Copy everything in the records below from the line containing "truncated [660, 119]" down to the line containing "fact [732, 265]", both included, without any changes.
________________________________________
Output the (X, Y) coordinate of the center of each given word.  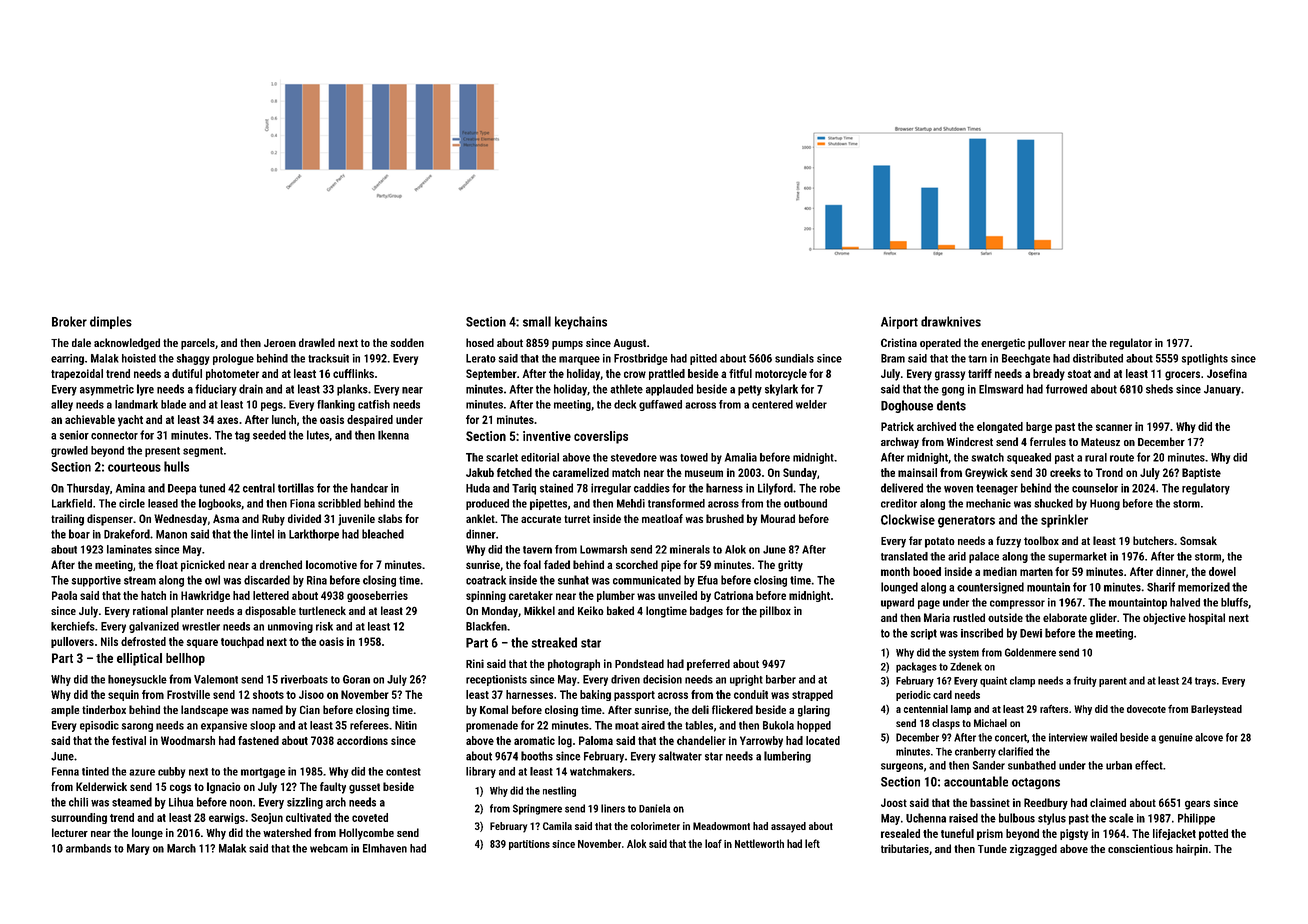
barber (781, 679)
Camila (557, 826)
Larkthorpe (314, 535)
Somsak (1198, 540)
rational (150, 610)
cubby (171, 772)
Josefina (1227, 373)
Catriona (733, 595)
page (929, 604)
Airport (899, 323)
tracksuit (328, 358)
________________________________________
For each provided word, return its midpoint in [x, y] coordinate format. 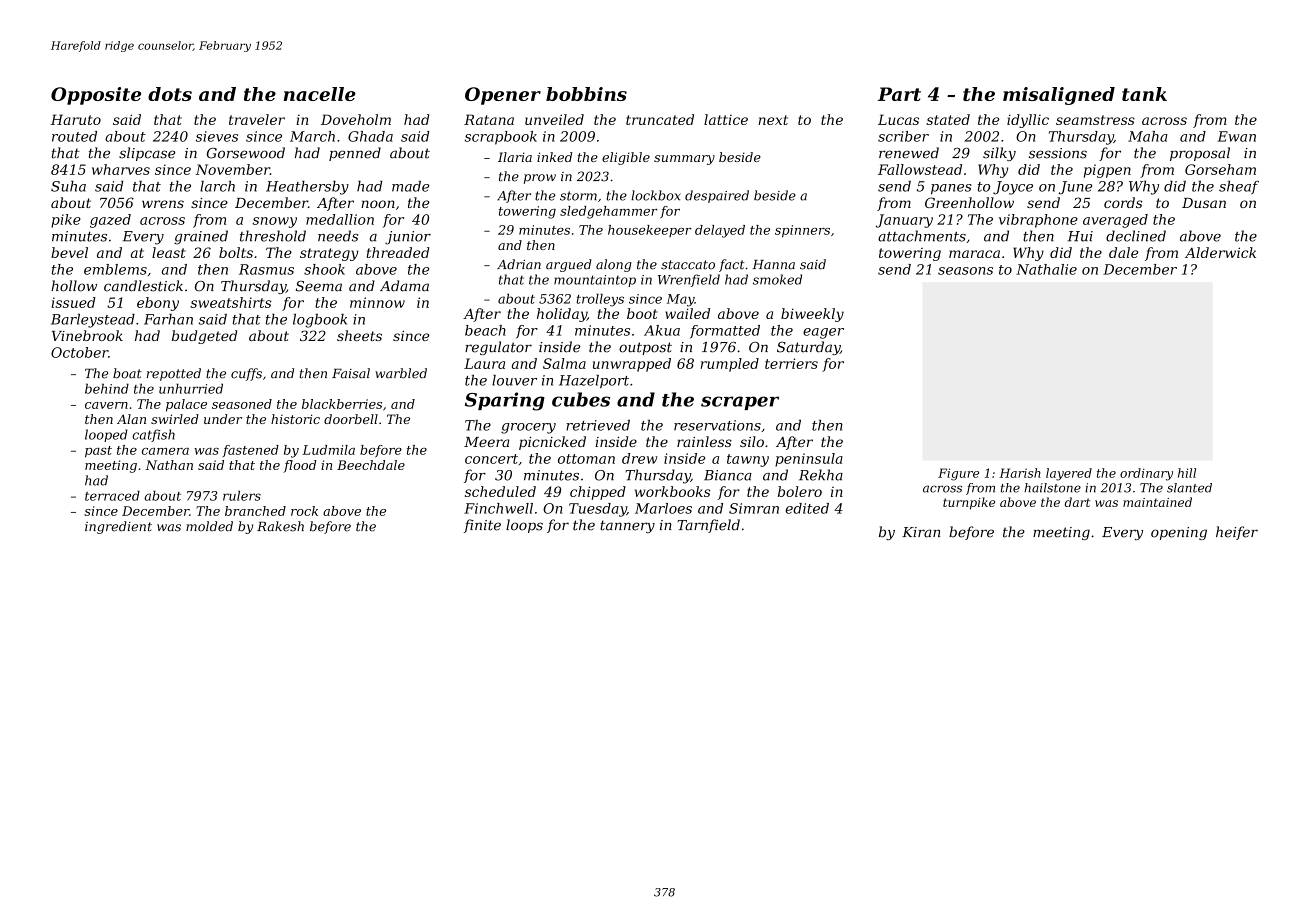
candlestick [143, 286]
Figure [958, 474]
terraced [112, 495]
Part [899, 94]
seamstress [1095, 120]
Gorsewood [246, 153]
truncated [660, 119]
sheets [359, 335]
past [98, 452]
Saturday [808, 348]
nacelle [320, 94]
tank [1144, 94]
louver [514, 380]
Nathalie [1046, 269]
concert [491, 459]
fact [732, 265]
________________________________________
» **SOLUTION BELOW**:
truncated [660, 119]
sheets [359, 335]
past [98, 452]
Saturday [808, 348]
nacelle [320, 94]
tank [1144, 94]
louver [514, 380]
Nathalie [1046, 269]
concert [491, 459]
fact [732, 265]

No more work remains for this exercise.